Data for this task -
● ● ● ● ● ● ●

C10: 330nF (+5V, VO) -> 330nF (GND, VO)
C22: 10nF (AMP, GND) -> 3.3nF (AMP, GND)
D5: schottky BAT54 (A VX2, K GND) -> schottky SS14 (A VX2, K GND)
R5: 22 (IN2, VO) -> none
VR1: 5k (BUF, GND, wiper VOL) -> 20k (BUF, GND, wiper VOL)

● ● ● ● ● ● ●

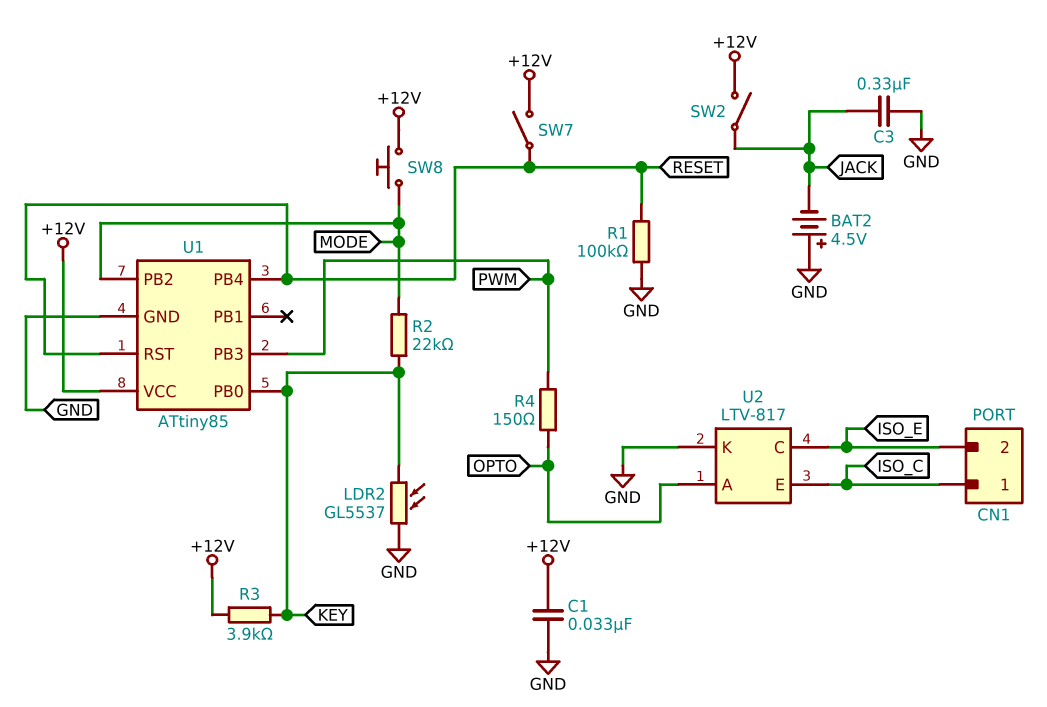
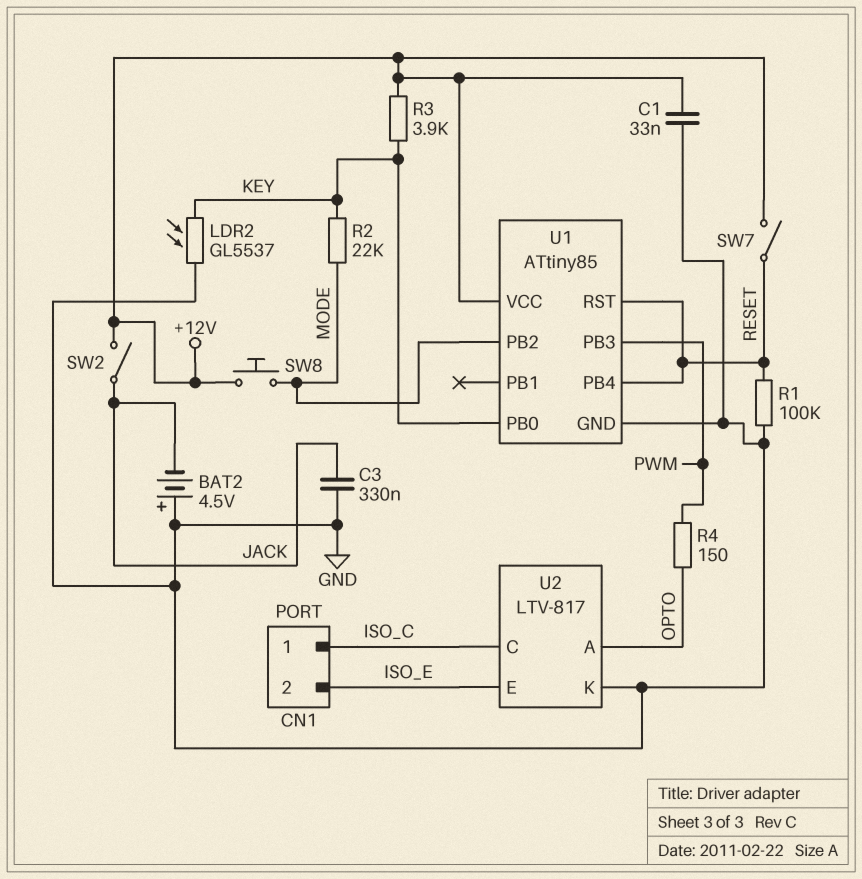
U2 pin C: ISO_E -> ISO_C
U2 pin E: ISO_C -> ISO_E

● ● ● ● ● ● ●

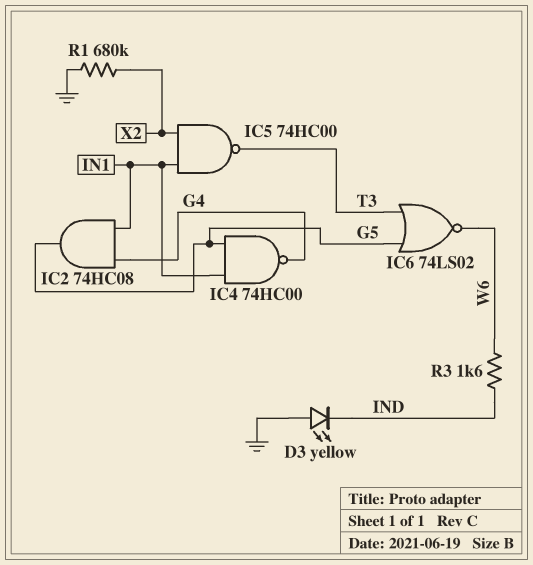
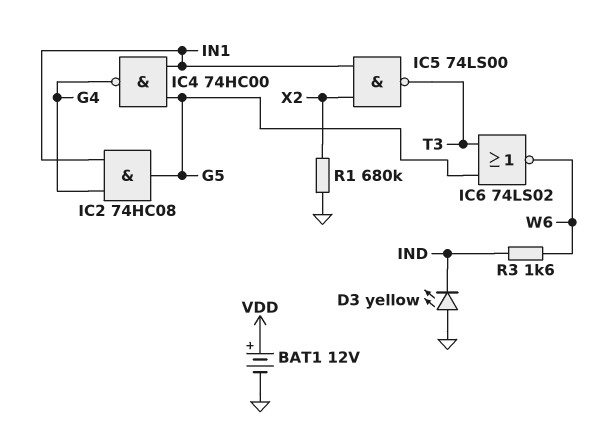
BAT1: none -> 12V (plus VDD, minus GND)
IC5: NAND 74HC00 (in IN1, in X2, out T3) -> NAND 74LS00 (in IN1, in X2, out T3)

● ● ● ● ● ● ●

Exercise brief - Within the entries, find all lines that contain "none" and copy each one.

Task response -
R5: 22 (IN2, VO) -> none
BAT1: none -> 12V (plus VDD, minus GND)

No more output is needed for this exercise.